» What is being asked: Keep only the lines of the material below that contain the word "right". Copy those lines.

╭─ The data

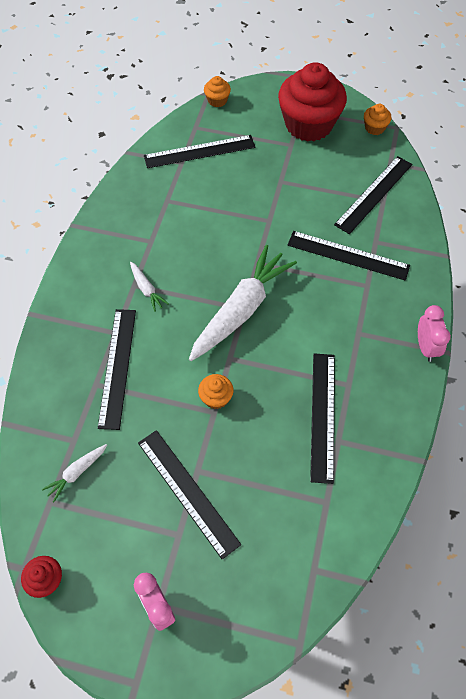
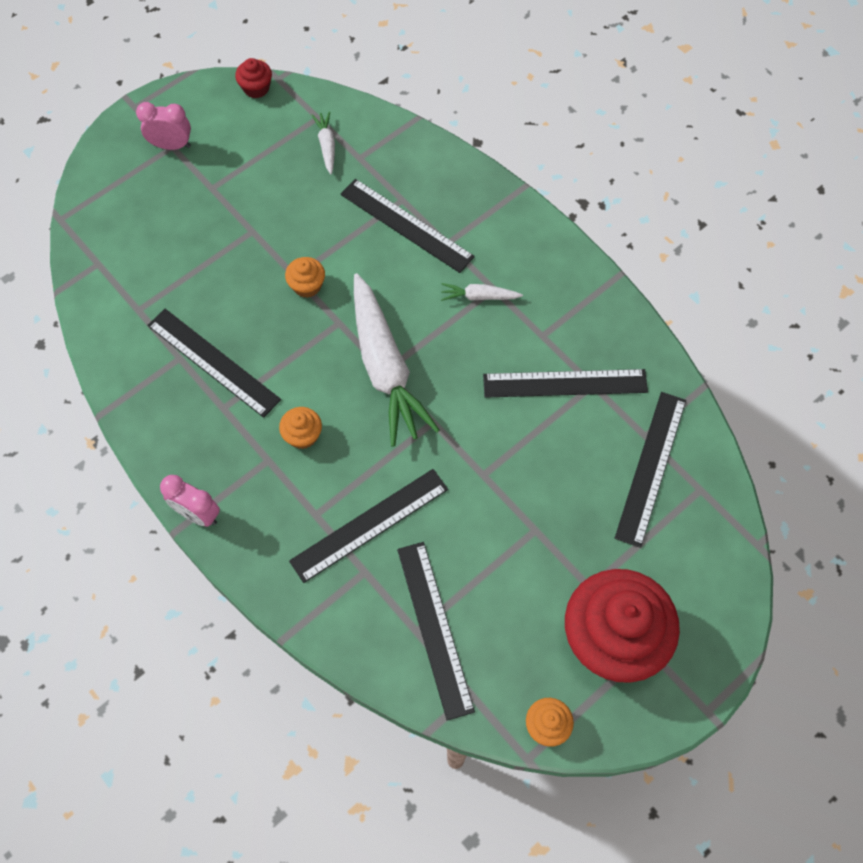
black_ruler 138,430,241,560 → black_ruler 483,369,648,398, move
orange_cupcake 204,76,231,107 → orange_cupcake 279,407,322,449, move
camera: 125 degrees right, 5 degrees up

╰─
╭─ The data

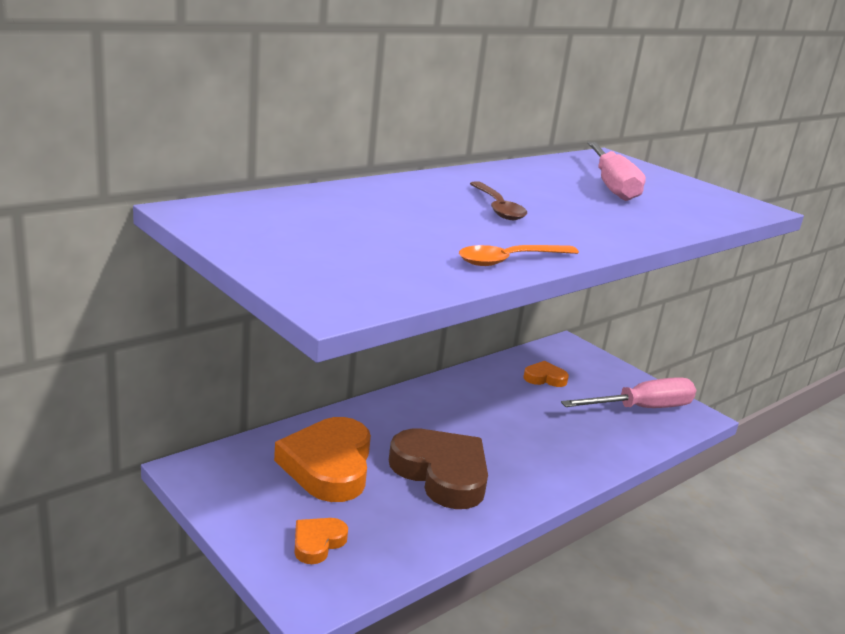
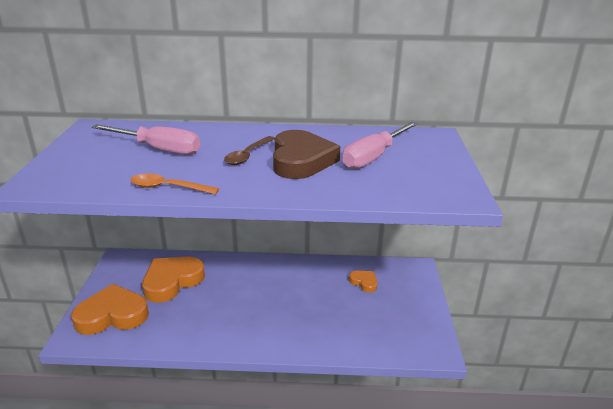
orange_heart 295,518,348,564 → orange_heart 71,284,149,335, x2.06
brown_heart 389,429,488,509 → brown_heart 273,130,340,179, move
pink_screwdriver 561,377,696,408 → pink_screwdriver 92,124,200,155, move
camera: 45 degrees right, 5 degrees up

╰─

» Exercise solution:
camera: 125 degrees right, 5 degrees up
camera: 45 degrees right, 5 degrees up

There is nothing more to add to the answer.